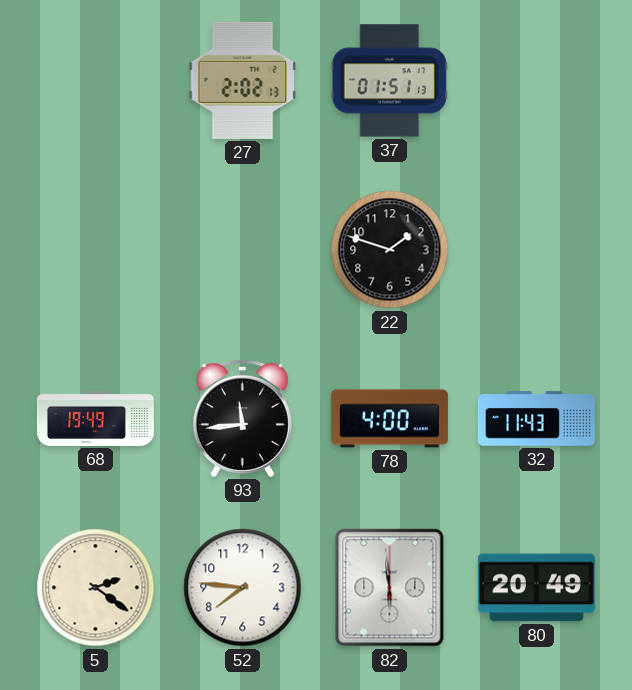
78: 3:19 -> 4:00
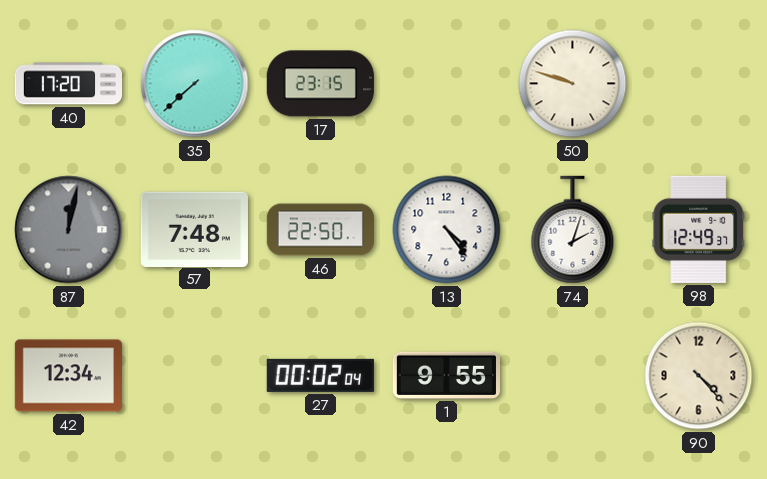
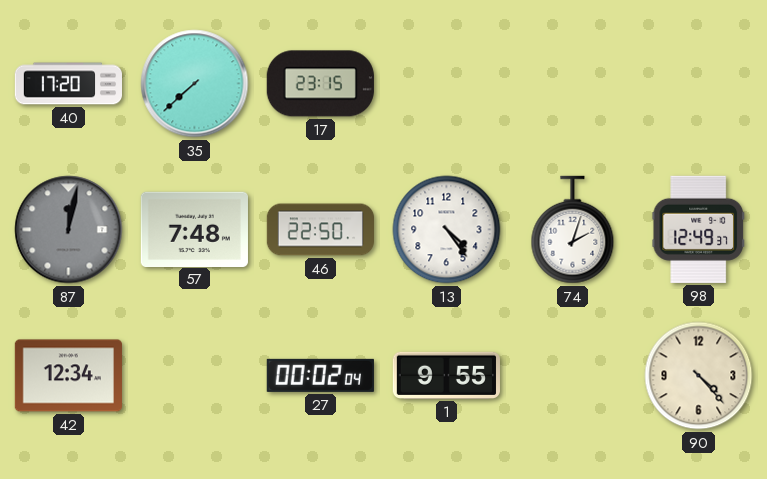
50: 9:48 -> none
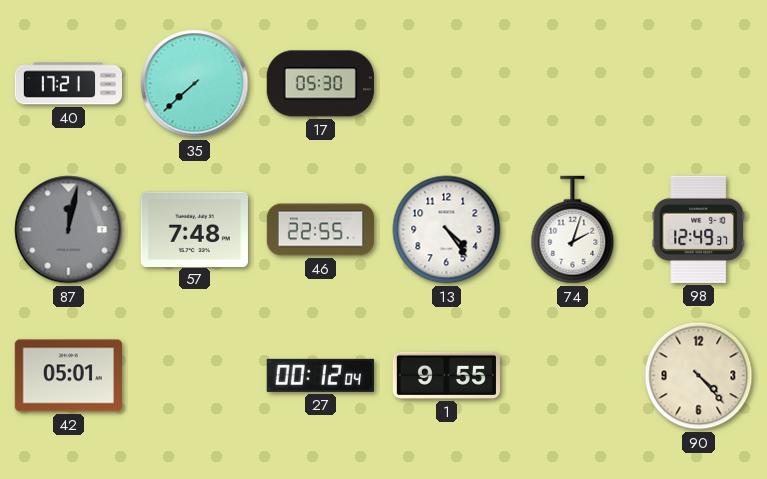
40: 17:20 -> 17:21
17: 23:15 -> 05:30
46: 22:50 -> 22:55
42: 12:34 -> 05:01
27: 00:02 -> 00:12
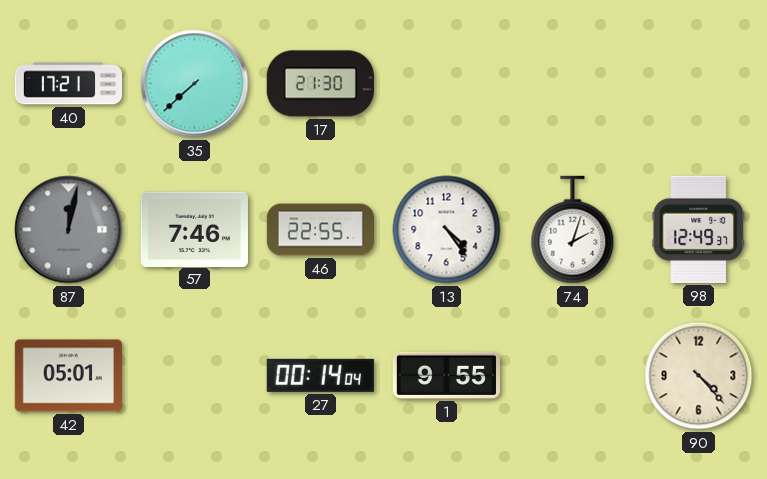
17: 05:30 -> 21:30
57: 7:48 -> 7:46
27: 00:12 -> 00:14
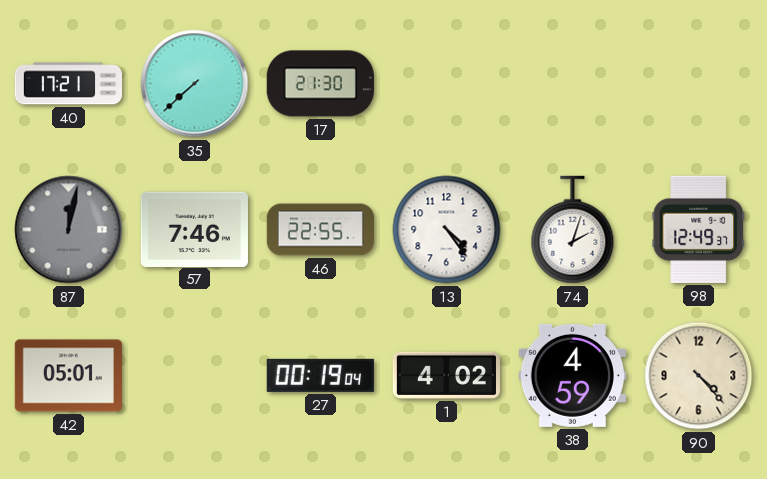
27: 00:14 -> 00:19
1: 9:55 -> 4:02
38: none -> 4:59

#### AIM
Return the entries from the line holding "17: 05:30 -> 21:30" through the end of the entries, inclusive, exactly as they appear, leaving out the pictures.

#### ANSWER TO THIS TASK
17: 05:30 -> 21:30
57: 7:48 -> 7:46
27: 00:12 -> 00:14
27: 00:14 -> 00:19
1: 9:55 -> 4:02
38: none -> 4:59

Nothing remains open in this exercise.